◆ **Work item**:
Would you filter these records and copy every line that has the word "yellow"?

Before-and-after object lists
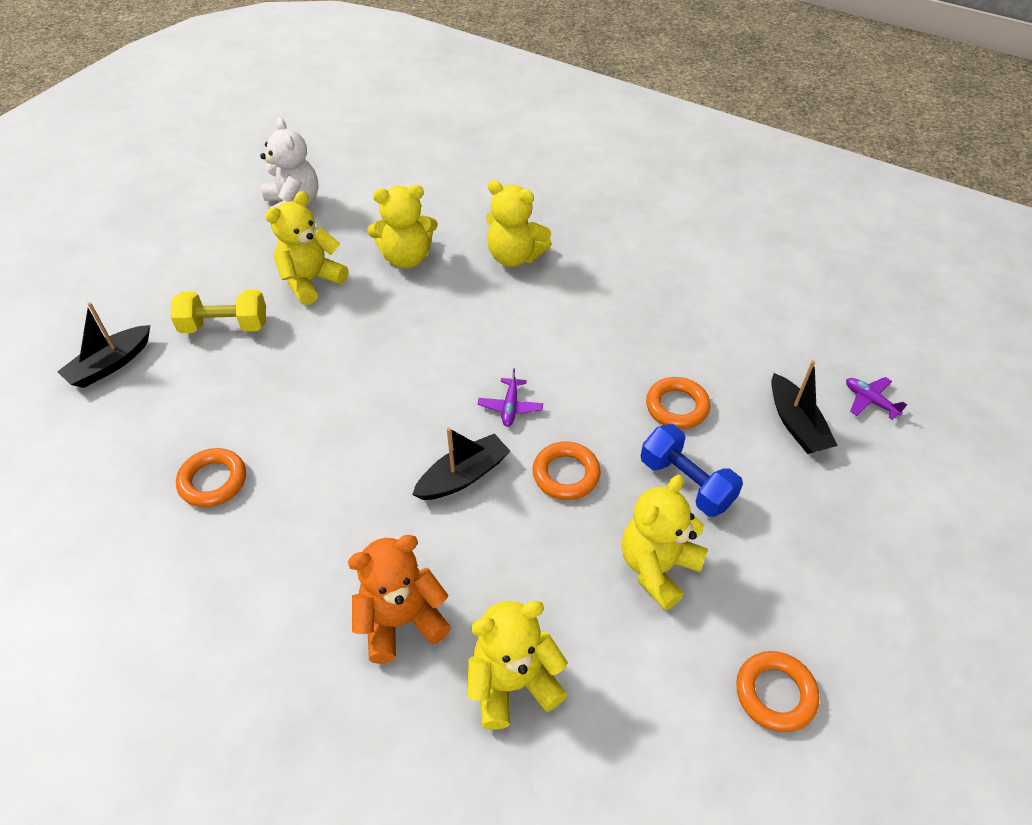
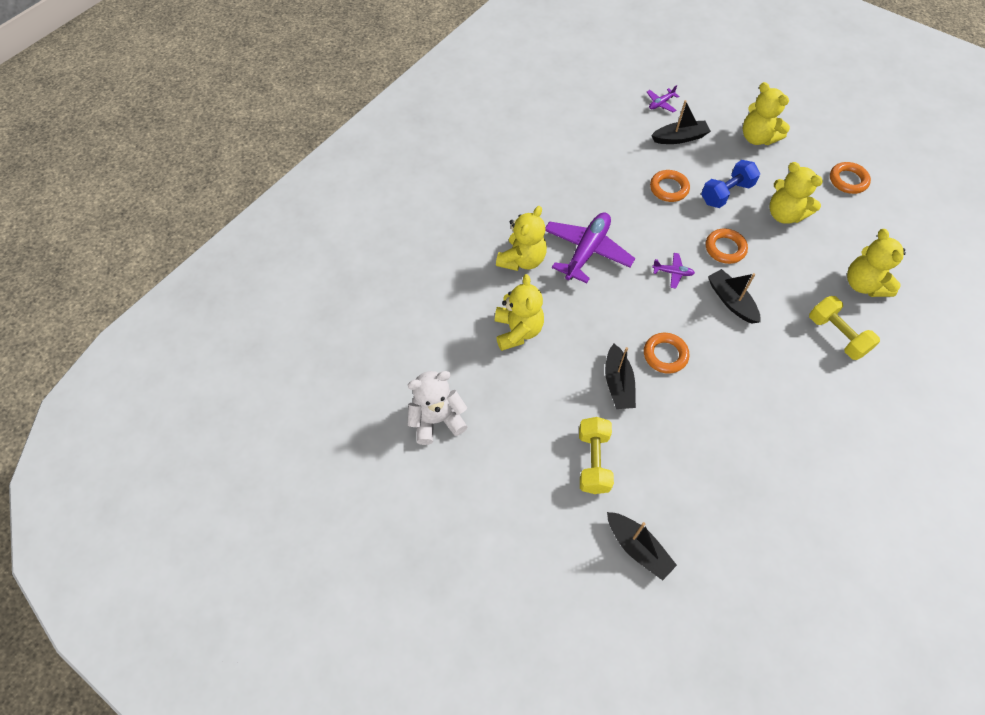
camera: 85 degrees left, 10 degrees up
(213, 481) = (749, 450): orange ring -> orange ring (665, 355)
(311, 281) = (541, 399): yellow teddy bear -> yellow teddy bear (757, 138)
(327, 347) = (618, 384): none -> black boat
(401, 621) = (836, 335): orange teddy bear -> yellow dumbbell
(537, 315) = (587, 251): none -> purple plane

◆ **Exercise result**:
(311, 281) = (541, 399): yellow teddy bear -> yellow teddy bear (757, 138)
(401, 621) = (836, 335): orange teddy bear -> yellow dumbbell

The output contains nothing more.